** What you need to do **
Please copy, exactly as they appear below, the lines from the one containing "C5: 470nF (SIG1, SIG5) -> 15uF (SIG1, SIG5)" through the one containing "R4: 390 (0V, DAC) -> none".

** Data records **

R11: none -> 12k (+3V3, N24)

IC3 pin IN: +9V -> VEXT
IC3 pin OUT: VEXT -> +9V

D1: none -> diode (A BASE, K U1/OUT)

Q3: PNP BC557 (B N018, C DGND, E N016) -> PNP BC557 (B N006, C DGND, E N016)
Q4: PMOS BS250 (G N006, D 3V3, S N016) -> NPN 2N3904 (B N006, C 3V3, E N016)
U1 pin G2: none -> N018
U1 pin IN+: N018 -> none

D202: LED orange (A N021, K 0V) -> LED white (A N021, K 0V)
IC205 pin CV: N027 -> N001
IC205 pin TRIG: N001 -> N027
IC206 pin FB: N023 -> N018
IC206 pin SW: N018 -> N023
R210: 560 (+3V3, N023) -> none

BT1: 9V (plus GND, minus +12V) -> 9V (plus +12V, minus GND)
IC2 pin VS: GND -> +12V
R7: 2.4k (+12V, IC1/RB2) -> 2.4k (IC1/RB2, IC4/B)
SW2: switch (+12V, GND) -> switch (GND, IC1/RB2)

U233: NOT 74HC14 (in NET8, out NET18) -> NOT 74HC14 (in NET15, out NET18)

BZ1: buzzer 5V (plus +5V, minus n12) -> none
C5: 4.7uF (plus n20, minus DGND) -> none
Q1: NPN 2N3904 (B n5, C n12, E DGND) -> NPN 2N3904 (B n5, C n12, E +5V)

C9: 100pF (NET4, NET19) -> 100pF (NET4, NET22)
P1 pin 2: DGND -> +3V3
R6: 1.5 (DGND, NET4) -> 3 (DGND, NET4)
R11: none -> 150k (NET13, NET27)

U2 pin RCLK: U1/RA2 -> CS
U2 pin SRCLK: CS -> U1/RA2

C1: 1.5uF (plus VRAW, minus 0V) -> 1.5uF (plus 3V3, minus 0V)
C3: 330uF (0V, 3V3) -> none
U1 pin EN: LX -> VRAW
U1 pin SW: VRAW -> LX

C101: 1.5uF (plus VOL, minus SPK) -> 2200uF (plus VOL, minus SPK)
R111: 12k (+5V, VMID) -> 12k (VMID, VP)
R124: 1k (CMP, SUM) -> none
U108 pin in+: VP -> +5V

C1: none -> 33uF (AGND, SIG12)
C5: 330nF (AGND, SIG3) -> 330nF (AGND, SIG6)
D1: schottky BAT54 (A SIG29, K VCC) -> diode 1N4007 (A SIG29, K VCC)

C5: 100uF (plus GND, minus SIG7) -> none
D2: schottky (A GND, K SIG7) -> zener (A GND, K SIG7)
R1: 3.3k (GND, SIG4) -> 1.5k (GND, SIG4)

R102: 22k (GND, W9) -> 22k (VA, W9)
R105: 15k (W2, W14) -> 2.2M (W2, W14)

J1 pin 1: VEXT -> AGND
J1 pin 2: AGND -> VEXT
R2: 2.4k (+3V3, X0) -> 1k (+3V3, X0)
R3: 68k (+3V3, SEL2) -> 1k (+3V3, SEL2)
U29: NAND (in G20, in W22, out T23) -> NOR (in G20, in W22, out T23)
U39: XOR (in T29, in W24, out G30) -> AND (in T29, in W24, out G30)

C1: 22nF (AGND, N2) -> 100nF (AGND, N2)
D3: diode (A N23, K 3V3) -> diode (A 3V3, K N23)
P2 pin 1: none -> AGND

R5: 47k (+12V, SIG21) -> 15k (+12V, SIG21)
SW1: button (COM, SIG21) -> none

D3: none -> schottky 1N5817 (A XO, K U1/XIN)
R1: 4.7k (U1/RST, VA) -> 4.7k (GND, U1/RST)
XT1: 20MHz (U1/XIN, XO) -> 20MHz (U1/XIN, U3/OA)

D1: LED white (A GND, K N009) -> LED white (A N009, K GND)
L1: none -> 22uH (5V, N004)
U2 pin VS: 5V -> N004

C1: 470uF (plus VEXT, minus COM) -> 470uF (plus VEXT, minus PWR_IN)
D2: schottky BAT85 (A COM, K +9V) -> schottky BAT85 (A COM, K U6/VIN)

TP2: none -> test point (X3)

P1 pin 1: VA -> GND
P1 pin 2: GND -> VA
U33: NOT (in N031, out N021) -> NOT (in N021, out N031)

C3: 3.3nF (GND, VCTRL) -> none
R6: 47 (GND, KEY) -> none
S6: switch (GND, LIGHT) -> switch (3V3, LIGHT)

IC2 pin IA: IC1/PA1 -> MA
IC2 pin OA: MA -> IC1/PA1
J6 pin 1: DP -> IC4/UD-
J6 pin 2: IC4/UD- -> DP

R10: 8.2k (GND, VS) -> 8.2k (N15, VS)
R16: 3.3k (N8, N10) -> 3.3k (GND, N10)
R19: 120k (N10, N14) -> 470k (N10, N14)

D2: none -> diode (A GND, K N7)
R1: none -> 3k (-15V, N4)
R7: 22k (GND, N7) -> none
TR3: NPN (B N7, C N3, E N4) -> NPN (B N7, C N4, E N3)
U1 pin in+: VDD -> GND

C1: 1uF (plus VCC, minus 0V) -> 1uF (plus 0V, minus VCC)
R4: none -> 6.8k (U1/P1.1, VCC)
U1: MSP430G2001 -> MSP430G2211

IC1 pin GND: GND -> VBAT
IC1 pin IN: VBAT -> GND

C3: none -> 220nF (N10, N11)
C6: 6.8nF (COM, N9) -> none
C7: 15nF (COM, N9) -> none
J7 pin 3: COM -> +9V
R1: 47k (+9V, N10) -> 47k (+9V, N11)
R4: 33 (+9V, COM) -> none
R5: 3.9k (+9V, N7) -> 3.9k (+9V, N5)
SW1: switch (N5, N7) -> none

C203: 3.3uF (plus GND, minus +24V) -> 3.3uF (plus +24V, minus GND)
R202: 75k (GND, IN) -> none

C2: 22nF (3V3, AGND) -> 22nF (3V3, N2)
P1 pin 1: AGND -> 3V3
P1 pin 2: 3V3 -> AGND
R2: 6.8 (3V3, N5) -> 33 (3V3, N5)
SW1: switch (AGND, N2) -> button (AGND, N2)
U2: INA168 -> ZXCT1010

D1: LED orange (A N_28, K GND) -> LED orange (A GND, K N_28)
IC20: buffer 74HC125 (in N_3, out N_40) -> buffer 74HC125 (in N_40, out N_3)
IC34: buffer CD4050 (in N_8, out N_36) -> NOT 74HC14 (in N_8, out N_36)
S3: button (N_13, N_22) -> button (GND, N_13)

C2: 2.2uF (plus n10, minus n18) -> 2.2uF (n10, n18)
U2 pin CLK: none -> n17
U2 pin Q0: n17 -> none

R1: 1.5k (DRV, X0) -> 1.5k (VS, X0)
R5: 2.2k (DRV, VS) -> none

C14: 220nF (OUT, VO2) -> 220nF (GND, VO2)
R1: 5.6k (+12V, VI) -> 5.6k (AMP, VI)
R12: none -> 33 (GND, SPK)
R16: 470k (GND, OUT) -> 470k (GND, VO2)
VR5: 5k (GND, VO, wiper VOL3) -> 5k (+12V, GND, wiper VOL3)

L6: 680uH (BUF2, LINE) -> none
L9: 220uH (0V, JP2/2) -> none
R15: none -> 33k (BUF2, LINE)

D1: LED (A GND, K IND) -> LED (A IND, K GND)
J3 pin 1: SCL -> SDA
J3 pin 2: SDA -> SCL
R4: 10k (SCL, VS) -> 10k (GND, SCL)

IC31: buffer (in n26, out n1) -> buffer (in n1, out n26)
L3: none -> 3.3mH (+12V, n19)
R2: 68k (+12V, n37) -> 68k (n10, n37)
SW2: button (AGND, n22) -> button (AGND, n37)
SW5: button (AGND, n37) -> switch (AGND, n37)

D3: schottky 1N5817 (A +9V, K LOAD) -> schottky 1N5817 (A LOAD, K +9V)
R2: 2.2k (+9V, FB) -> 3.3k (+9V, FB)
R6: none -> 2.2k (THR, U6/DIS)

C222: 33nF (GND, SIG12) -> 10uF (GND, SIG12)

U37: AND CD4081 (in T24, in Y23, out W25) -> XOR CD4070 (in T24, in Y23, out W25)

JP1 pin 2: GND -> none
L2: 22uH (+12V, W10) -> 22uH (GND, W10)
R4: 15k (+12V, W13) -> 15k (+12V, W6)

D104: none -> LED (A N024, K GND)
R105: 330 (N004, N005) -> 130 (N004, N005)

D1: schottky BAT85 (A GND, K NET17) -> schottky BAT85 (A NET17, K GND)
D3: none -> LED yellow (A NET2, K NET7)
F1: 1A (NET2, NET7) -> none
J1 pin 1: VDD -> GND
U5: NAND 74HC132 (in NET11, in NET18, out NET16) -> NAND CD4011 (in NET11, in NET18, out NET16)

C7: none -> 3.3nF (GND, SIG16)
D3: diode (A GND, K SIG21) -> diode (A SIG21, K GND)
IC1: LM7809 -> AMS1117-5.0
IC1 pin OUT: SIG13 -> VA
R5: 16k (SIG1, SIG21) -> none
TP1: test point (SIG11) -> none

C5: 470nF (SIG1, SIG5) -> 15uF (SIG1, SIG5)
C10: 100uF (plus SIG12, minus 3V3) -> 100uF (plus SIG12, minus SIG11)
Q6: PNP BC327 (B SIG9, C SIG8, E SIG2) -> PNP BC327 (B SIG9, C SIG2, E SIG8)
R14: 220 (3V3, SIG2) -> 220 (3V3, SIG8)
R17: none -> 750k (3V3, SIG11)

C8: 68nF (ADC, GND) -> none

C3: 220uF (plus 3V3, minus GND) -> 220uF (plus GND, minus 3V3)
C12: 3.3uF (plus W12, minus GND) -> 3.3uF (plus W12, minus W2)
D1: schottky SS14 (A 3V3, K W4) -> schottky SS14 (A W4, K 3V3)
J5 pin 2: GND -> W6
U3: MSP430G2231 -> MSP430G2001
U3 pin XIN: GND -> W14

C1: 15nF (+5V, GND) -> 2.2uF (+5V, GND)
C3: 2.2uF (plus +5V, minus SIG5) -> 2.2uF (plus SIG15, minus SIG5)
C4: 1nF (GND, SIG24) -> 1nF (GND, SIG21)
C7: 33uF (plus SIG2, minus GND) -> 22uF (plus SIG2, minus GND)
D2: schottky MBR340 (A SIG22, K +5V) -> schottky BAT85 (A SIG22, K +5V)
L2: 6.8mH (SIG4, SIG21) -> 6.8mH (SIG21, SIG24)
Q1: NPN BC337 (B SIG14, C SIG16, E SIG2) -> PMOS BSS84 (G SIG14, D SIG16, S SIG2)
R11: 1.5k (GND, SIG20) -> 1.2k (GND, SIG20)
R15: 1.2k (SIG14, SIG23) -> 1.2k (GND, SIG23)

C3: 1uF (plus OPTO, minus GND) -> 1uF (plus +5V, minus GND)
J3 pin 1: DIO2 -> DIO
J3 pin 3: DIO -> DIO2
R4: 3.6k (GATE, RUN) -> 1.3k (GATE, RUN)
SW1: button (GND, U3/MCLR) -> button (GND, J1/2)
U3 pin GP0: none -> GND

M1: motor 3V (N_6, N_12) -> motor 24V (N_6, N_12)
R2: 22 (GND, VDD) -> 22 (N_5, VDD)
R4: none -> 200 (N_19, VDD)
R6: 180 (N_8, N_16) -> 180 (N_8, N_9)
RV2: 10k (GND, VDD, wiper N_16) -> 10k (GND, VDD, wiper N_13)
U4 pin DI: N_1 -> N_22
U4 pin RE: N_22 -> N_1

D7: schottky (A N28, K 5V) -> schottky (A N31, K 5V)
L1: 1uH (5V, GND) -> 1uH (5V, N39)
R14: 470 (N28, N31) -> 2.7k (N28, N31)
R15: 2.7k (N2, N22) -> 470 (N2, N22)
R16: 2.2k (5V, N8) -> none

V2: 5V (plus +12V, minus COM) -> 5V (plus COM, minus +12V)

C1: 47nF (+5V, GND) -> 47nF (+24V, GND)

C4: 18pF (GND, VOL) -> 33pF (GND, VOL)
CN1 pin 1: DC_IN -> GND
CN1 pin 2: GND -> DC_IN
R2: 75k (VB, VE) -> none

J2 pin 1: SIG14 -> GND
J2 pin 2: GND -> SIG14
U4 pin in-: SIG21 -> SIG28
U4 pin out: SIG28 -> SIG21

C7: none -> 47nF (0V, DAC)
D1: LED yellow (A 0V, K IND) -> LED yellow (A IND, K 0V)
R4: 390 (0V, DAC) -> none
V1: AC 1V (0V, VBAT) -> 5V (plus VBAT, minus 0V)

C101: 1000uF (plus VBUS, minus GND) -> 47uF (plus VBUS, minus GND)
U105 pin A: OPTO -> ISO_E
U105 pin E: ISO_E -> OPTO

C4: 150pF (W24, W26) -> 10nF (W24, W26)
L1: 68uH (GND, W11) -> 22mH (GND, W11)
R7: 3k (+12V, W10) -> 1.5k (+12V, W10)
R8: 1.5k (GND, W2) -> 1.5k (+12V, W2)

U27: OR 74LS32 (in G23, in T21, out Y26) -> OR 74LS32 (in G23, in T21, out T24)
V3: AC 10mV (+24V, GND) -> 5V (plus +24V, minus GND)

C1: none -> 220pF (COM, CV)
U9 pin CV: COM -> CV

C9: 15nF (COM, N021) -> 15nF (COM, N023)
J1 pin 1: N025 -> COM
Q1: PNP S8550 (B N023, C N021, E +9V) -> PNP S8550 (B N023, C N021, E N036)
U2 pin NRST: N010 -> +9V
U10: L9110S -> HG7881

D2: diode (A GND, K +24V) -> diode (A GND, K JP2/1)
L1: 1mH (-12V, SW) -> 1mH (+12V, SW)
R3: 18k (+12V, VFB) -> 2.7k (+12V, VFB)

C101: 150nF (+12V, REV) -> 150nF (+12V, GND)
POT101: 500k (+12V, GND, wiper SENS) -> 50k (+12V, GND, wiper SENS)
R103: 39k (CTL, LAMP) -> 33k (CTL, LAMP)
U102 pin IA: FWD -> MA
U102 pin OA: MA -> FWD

** Output for this task **
C5: 470nF (SIG1, SIG5) -> 15uF (SIG1, SIG5)
C10: 100uF (plus SIG12, minus 3V3) -> 100uF (plus SIG12, minus SIG11)
Q6: PNP BC327 (B SIG9, C SIG8, E SIG2) -> PNP BC327 (B SIG9, C SIG2, E SIG8)
R14: 220 (3V3, SIG2) -> 220 (3V3, SIG8)
R17: none -> 750k (3V3, SIG11)

C8: 68nF (ADC, GND) -> none

C3: 220uF (plus 3V3, minus GND) -> 220uF (plus GND, minus 3V3)
C12: 3.3uF (plus W12, minus GND) -> 3.3uF (plus W12, minus W2)
D1: schottky SS14 (A 3V3, K W4) -> schottky SS14 (A W4, K 3V3)
J5 pin 2: GND -> W6
U3: MSP430G2231 -> MSP430G2001
U3 pin XIN: GND -> W14

C1: 15nF (+5V, GND) -> 2.2uF (+5V, GND)
C3: 2.2uF (plus +5V, minus SIG5) -> 2.2uF (plus SIG15, minus SIG5)
C4: 1nF (GND, SIG24) -> 1nF (GND, SIG21)
C7: 33uF (plus SIG2, minus GND) -> 22uF (plus SIG2, minus GND)
D2: schottky MBR340 (A SIG22, K +5V) -> schottky BAT85 (A SIG22, K +5V)
L2: 6.8mH (SIG4, SIG21) -> 6.8mH (SIG21, SIG24)
Q1: NPN BC337 (B SIG14, C SIG16, E SIG2) -> PMOS BSS84 (G SIG14, D SIG16, S SIG2)
R11: 1.5k (GND, SIG20) -> 1.2k (GND, SIG20)
R15: 1.2k (SIG14, SIG23) -> 1.2k (GND, SIG23)

C3: 1uF (plus OPTO, minus GND) -> 1uF (plus +5V, minus GND)
J3 pin 1: DIO2 -> DIO
J3 pin 3: DIO -> DIO2
R4: 3.6k (GATE, RUN) -> 1.3k (GATE, RUN)
SW1: button (GND, U3/MCLR) -> button (GND, J1/2)
U3 pin GP0: none -> GND

M1: motor 3V (N_6, N_12) -> motor 24V (N_6, N_12)
R2: 22 (GND, VDD) -> 22 (N_5, VDD)
R4: none -> 200 (N_19, VDD)
R6: 180 (N_8, N_16) -> 180 (N_8, N_9)
RV2: 10k (GND, VDD, wiper N_16) -> 10k (GND, VDD, wiper N_13)
U4 pin DI: N_1 -> N_22
U4 pin RE: N_22 -> N_1

D7: schottky (A N28, K 5V) -> schottky (A N31, K 5V)
L1: 1uH (5V, GND) -> 1uH (5V, N39)
R14: 470 (N28, N31) -> 2.7k (N28, N31)
R15: 2.7k (N2, N22) -> 470 (N2, N22)
R16: 2.2k (5V, N8) -> none

V2: 5V (plus +12V, minus COM) -> 5V (plus COM, minus +12V)

C1: 47nF (+5V, GND) -> 47nF (+24V, GND)

C4: 18pF (GND, VOL) -> 33pF (GND, VOL)
CN1 pin 1: DC_IN -> GND
CN1 pin 2: GND -> DC_IN
R2: 75k (VB, VE) -> none

J2 pin 1: SIG14 -> GND
J2 pin 2: GND -> SIG14
U4 pin in-: SIG21 -> SIG28
U4 pin out: SIG28 -> SIG21

C7: none -> 47nF (0V, DAC)
D1: LED yellow (A 0V, K IND) -> LED yellow (A IND, K 0V)
R4: 390 (0V, DAC) -> none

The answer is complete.